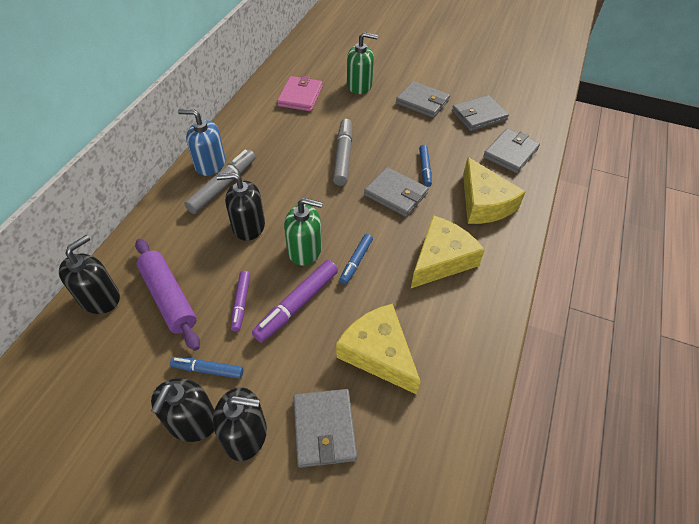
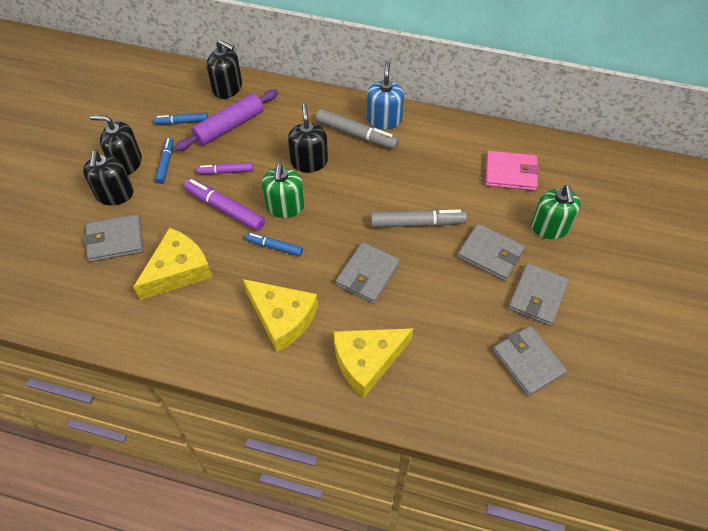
camera: 85 degrees right, 5 degrees up
(424, 169) = (413, 301): blue marker -> blue marker (182, 122)
(510, 153) = (460, 396): grey wallet -> grey wallet (490, 254)

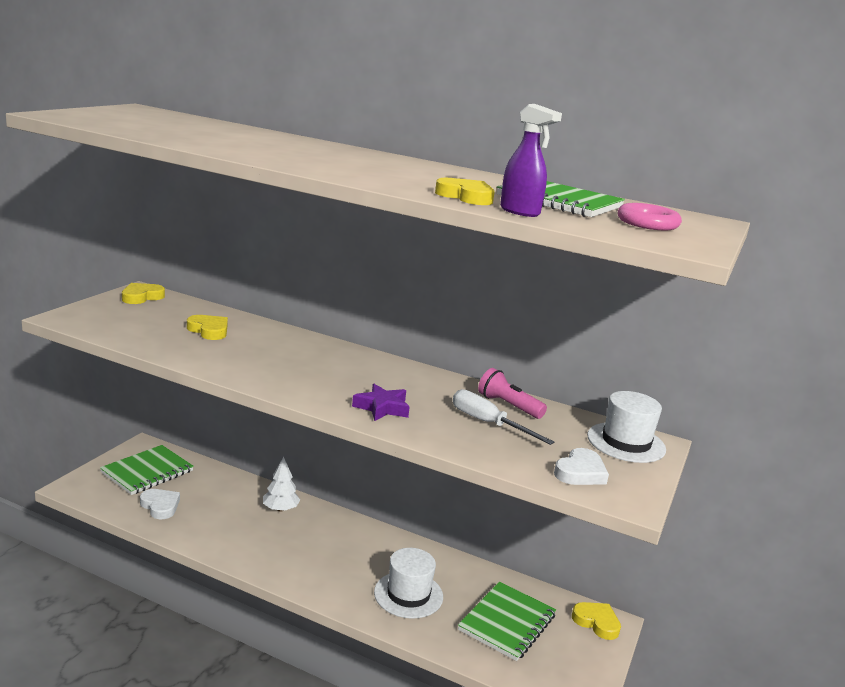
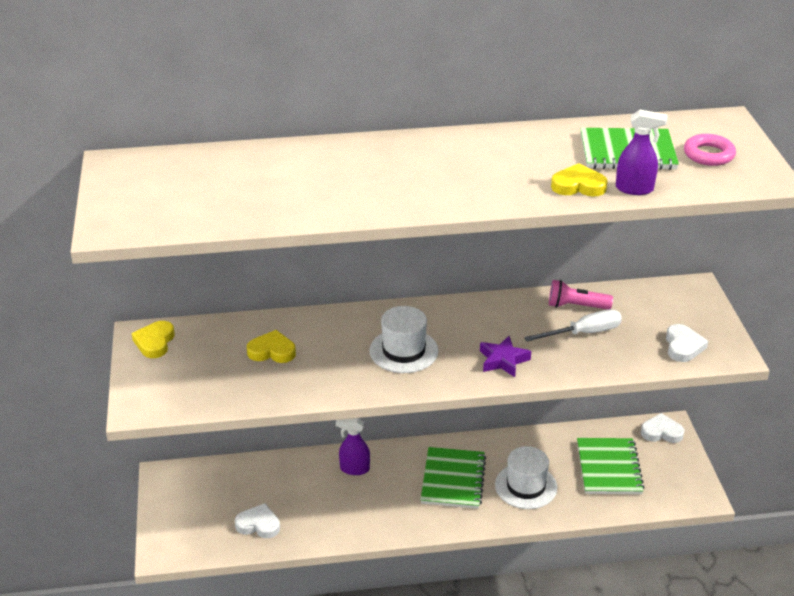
camera: 30 degrees left, 15 degrees up
(147, 472) = (203, 499): green notebook -> green notebook (453, 480)
(280, 509) = (354, 469): white tree -> purple spray bottle
(488, 423) = (584, 333): white screwdriver -> white screwdriver turned 150 degrees clockwise
(596, 622) = (661, 432): yellow heart -> white heart
(626, 442) = (680, 299): white hat -> white hat (403, 351)

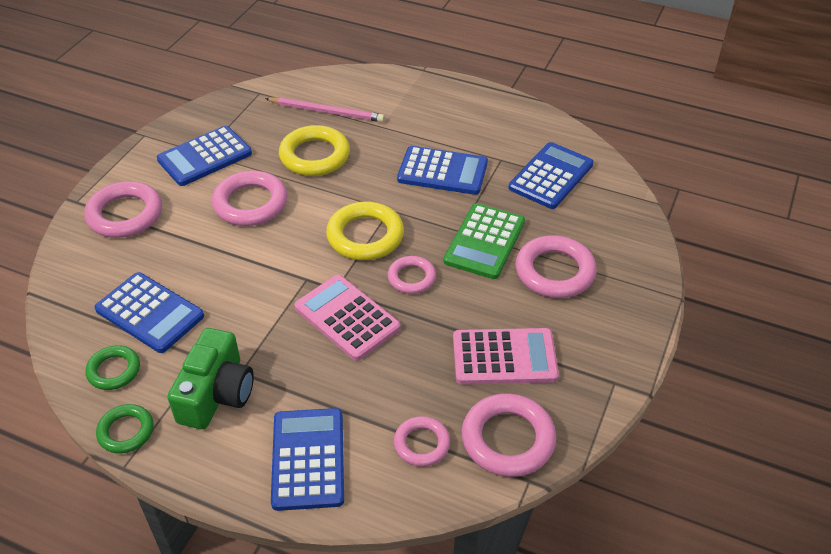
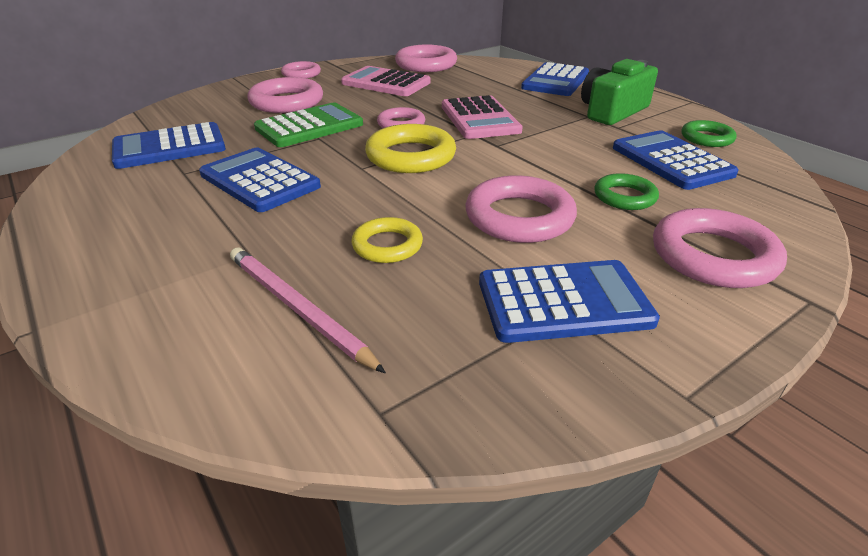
camera: 150 degrees left, 10 degrees down
(126, 431) = (691, 112): green ring -> green ring (624, 197)
(315, 156) = (387, 245): yellow ring -> yellow ring, size x0.60
(422, 444) = (478, 72): pink ring -> pink ring (301, 74)

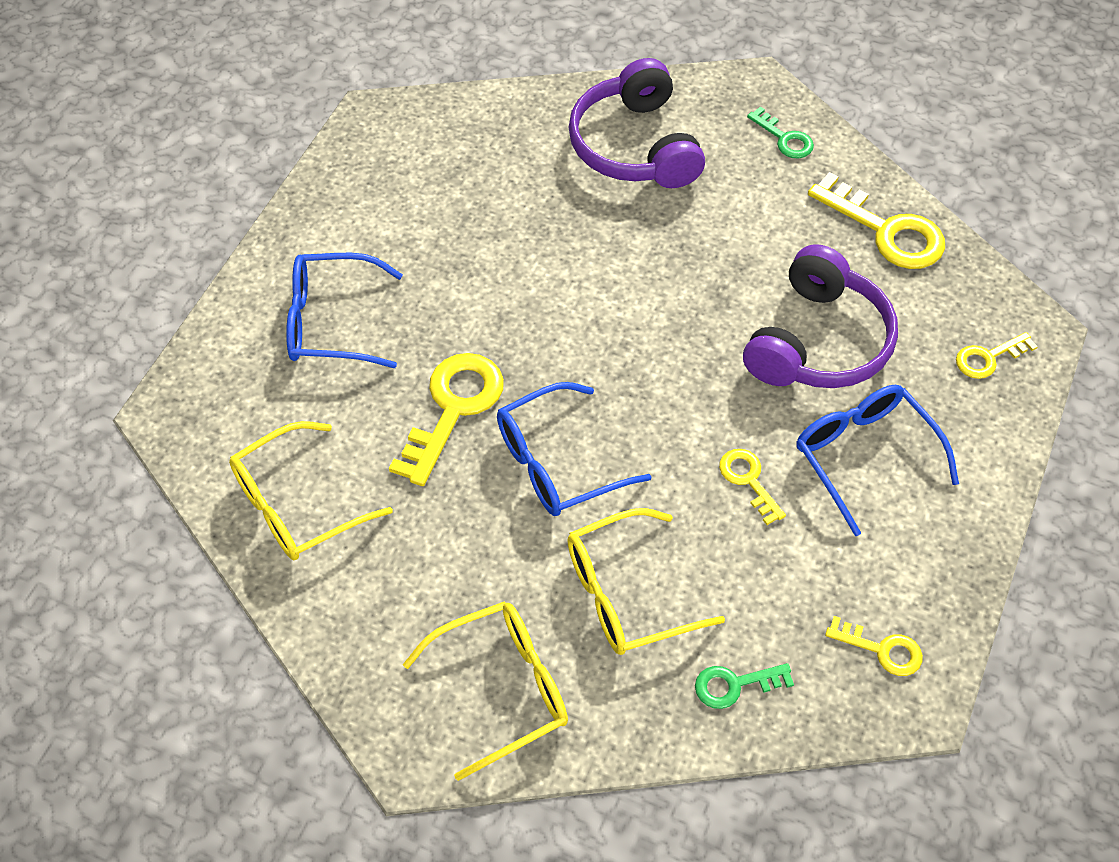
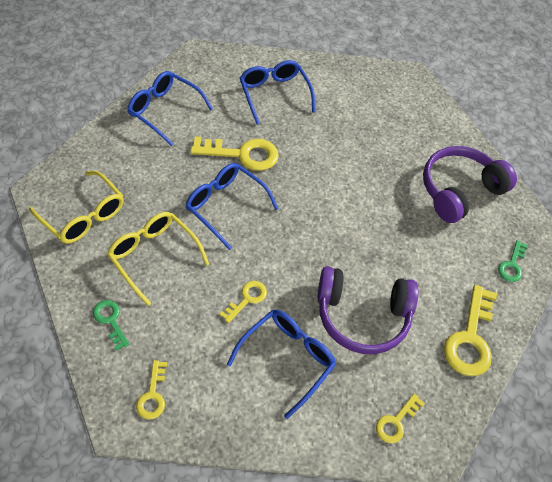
camera: 65 degrees right, 0 degrees up
(296, 505) = (164, 110): yellow glasses -> blue glasses
(988, 358) = (396, 422): yellow key -> yellow key turned 90 degrees counterclockwise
· · · ·
TRY IT: Count how many lines of the material hold the string "blue". Give the number and nothing more.

WRITTEN SOLUTION: 2